(Spatial object tracking data)
- - -
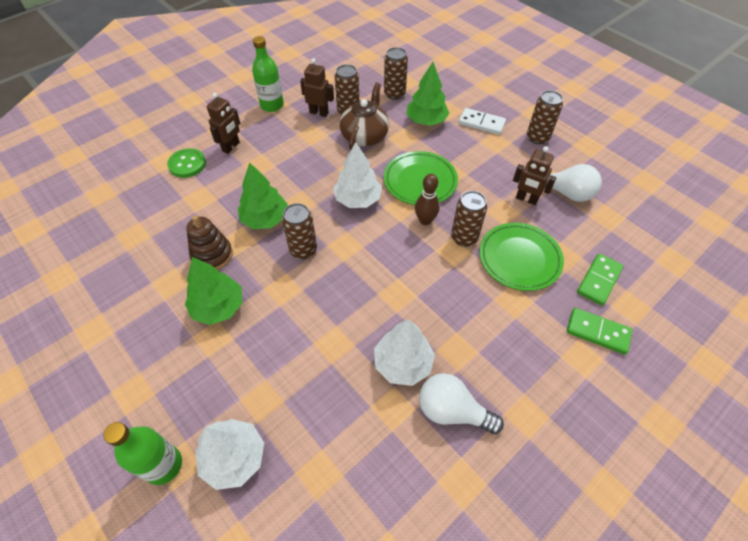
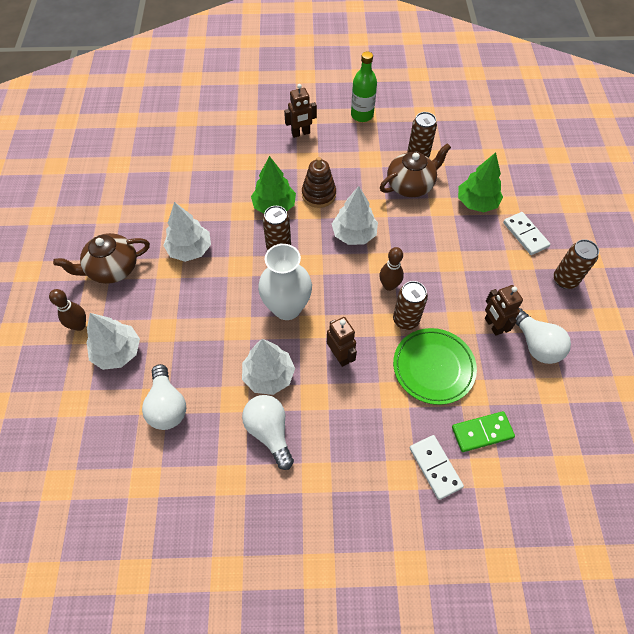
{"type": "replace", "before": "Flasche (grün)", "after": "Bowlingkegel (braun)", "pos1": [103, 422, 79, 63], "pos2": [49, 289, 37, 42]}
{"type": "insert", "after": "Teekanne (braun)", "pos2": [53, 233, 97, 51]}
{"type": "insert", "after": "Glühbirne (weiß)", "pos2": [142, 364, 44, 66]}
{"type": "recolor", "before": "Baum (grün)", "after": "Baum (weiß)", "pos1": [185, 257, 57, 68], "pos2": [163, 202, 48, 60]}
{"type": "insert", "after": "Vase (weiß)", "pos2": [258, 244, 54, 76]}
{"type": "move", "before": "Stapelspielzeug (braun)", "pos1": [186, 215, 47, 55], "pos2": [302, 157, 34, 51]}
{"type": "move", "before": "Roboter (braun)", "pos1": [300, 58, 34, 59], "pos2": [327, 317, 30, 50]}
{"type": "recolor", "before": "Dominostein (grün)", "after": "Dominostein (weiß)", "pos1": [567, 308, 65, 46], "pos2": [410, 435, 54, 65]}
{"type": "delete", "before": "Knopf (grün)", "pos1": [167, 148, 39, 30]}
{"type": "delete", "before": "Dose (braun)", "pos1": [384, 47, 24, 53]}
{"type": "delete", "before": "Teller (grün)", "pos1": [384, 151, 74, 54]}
- - -
**Exercise description**
Where a line above holds the string "before", copy that line.

**Your response**
{"type": "replace", "before": "Flasche (grün)", "after": "Bowlingkegel (braun)", "pos1": [103, 422, 79, 63], "pos2": [49, 289, 37, 42]}
{"type": "recolor", "before": "Baum (grün)", "after": "Baum (weiß)", "pos1": [185, 257, 57, 68], "pos2": [163, 202, 48, 60]}
{"type": "move", "before": "Stapelspielzeug (braun)", "pos1": [186, 215, 47, 55], "pos2": [302, 157, 34, 51]}
{"type": "move", "before": "Roboter (braun)", "pos1": [300, 58, 34, 59], "pos2": [327, 317, 30, 50]}
{"type": "recolor", "before": "Dominostein (grün)", "after": "Dominostein (weiß)", "pos1": [567, 308, 65, 46], "pos2": [410, 435, 54, 65]}
{"type": "delete", "before": "Knopf (grün)", "pos1": [167, 148, 39, 30]}
{"type": "delete", "before": "Dose (braun)", "pos1": [384, 47, 24, 53]}
{"type": "delete", "before": "Teller (grün)", "pos1": [384, 151, 74, 54]}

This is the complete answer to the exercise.